Exercise goal:
Give back exactly the line containing "turquoise notebook: 3 -> 4" and all that follow it in the data below, with the pictures left out.

Exercise material:

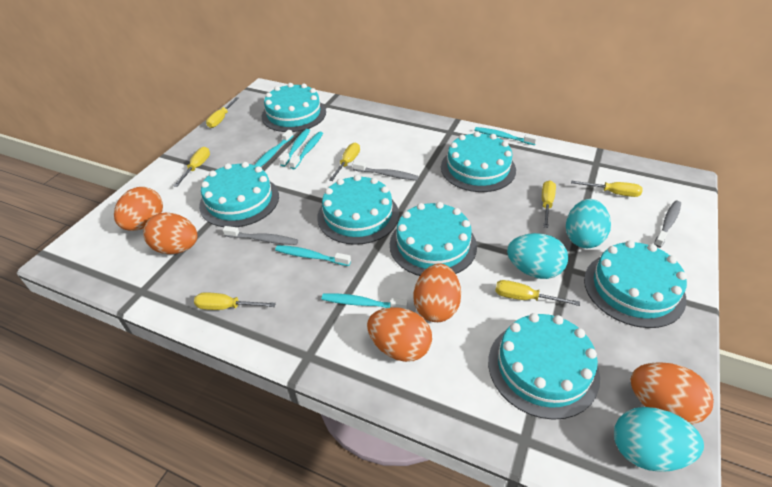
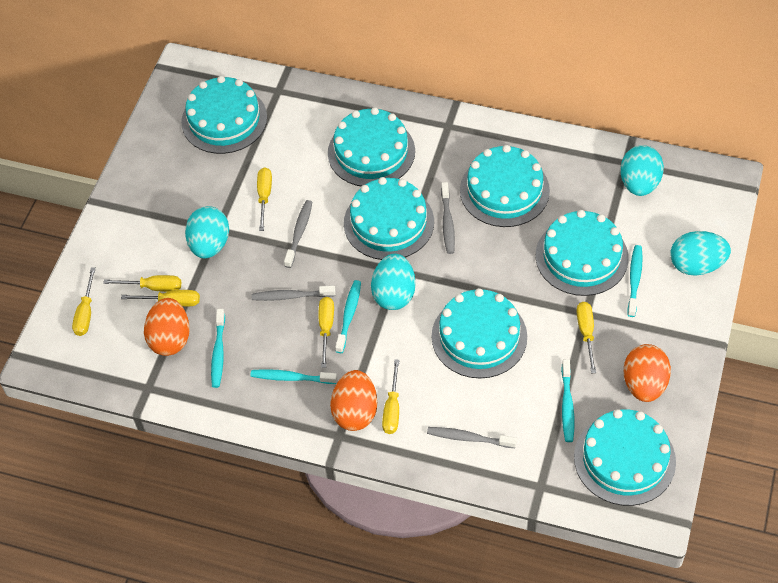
grey toothbrush: 3 -> 4
orange egg: 5 -> 3
turquoise egg: 3 -> 4
turquoise toothbrush: 6 -> 5

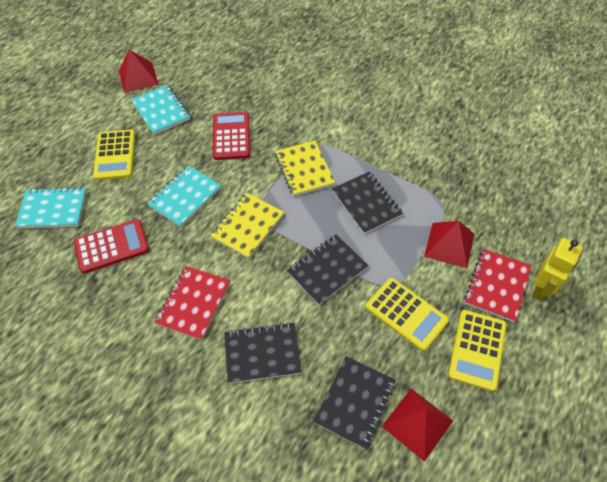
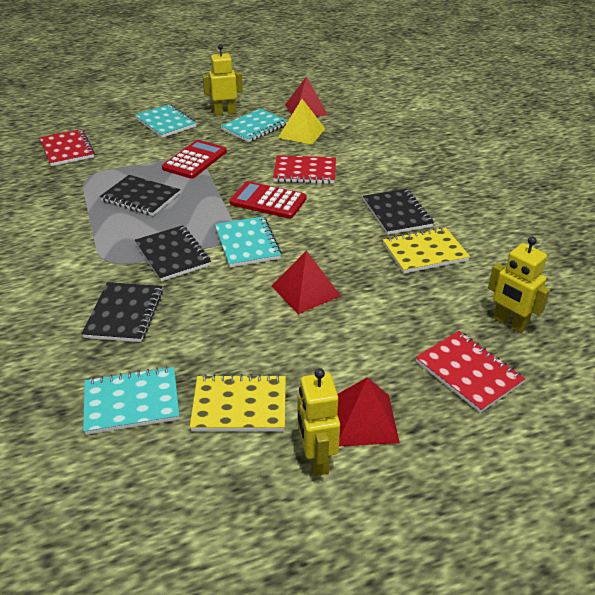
red notebook: 2 -> 3
turquoise notebook: 3 -> 4
yellow calculator: 3 -> 0
yellow pyramid: 0 -> 1
yellow robot: 1 -> 3

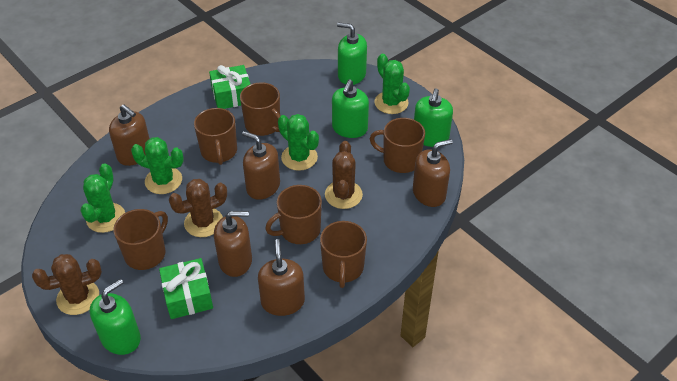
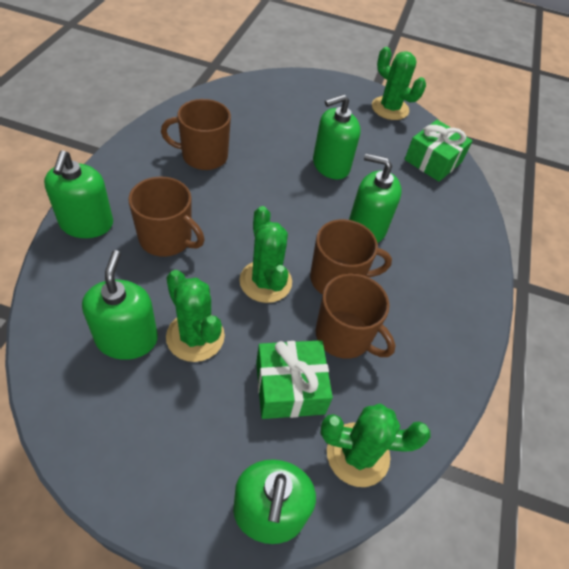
brown cactus: 3 -> 0
brown mug: 6 -> 4
brown soap dispenser: 5 -> 0
green soap dispenser: 4 -> 5

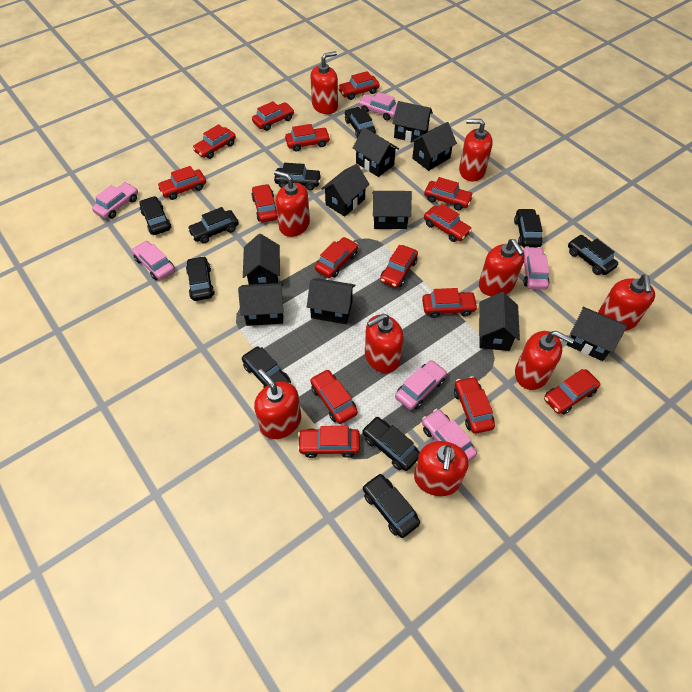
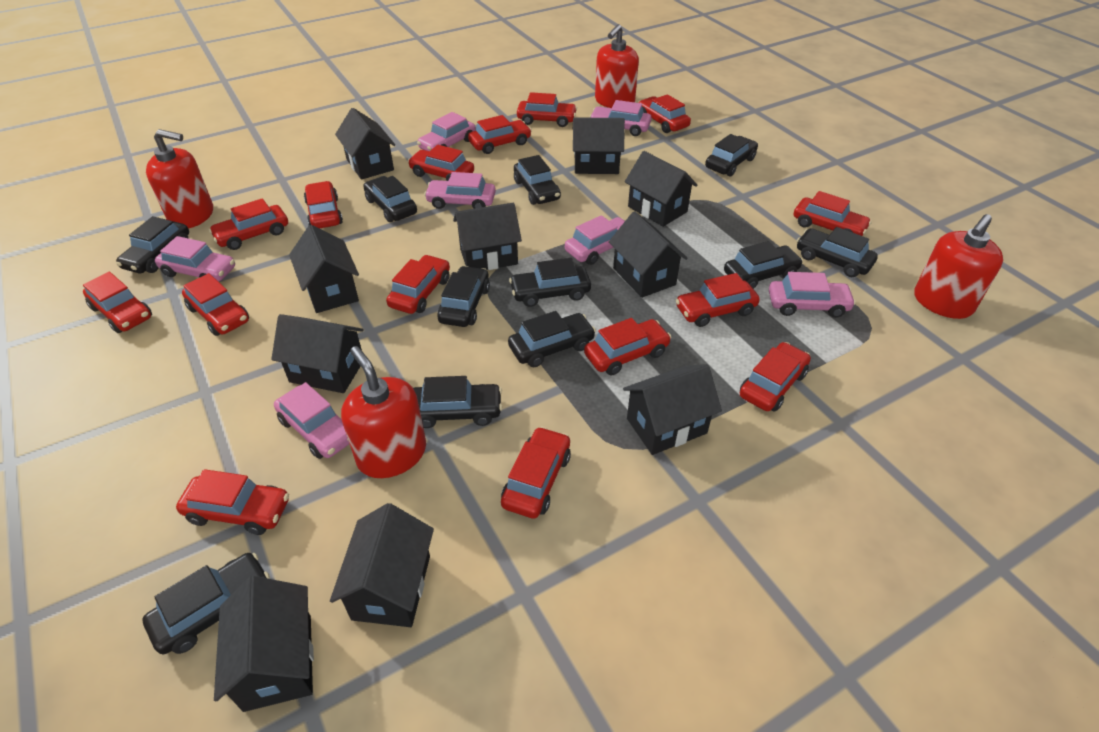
black car: 10 -> 11
pink car: 6 -> 7
red soap dispenser: 9 -> 4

Solved problem:
turquoise notebook: 3 -> 4
yellow calculator: 3 -> 0
yellow pyramid: 0 -> 1
yellow robot: 1 -> 3

brown cactus: 3 -> 0
brown mug: 6 -> 4
brown soap dispenser: 5 -> 0
green soap dispenser: 4 -> 5

black car: 10 -> 11
pink car: 6 -> 7
red soap dispenser: 9 -> 4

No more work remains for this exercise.